Activity
Word for word, restate the lines of the data below between those holding "purple square: (117, 52)" and "orange triangle: (347, 842)", inclusive; pictures do not belong in the copy.

Input for this task
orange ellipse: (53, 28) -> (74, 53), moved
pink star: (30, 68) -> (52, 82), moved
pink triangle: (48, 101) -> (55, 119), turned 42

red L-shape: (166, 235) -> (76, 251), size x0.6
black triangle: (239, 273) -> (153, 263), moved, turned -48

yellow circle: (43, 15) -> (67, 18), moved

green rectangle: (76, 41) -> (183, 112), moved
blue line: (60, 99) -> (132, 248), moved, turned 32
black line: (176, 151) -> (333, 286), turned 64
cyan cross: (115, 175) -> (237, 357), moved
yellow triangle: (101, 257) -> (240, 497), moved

==

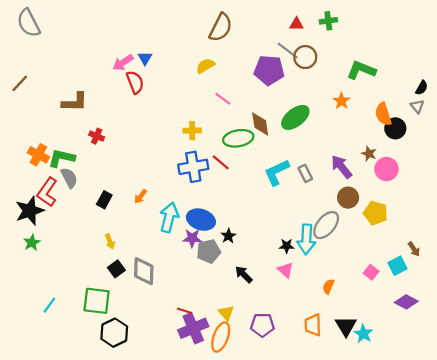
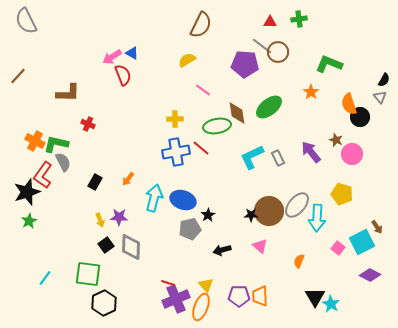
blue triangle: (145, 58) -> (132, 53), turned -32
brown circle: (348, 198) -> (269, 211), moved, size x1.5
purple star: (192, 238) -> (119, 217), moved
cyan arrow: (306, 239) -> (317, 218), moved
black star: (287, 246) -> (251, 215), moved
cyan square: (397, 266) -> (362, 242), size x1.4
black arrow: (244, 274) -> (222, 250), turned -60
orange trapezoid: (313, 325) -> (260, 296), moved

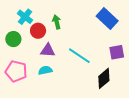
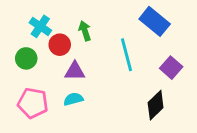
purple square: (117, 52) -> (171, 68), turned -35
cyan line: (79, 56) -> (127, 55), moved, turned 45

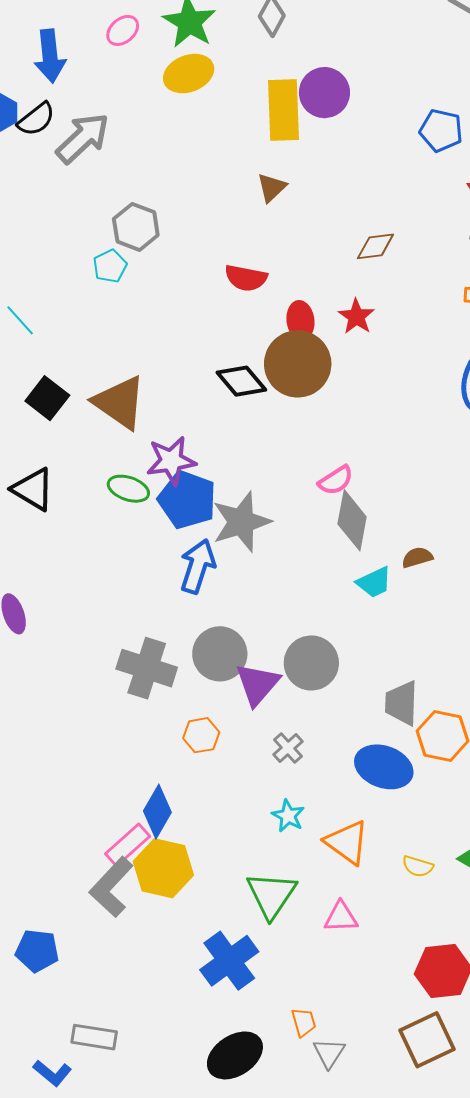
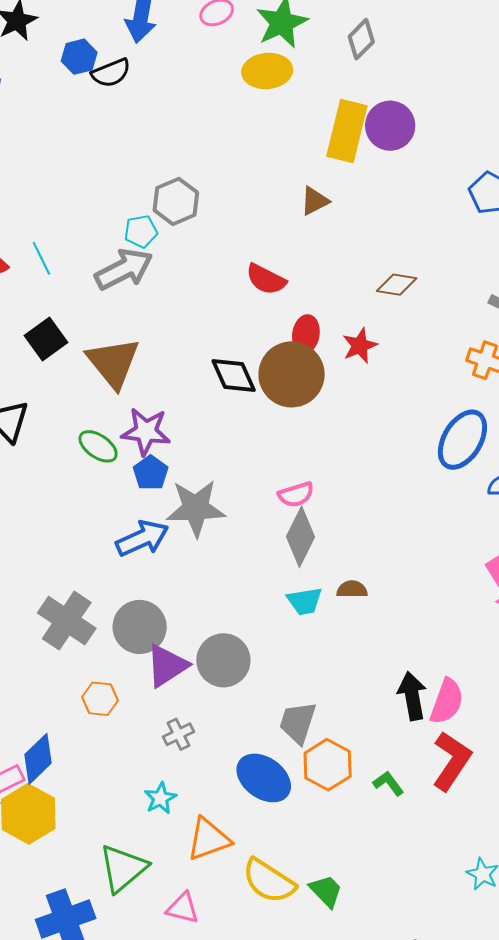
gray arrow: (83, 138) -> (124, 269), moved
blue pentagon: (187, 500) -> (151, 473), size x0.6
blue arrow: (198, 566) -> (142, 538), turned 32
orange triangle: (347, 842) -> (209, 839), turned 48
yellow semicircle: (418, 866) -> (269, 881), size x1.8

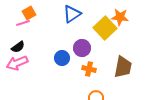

* * *

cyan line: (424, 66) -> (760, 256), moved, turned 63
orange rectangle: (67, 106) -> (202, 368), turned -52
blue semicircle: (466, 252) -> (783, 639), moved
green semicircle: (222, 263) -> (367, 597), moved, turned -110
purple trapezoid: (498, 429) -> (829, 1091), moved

Answer to this problem
purple square: (117, 52) -> (171, 68), turned -35
cyan line: (79, 56) -> (127, 55), moved, turned 45

gray arrow: (83, 138) -> (124, 269), moved
blue pentagon: (187, 500) -> (151, 473), size x0.6
blue arrow: (198, 566) -> (142, 538), turned 32
orange triangle: (347, 842) -> (209, 839), turned 48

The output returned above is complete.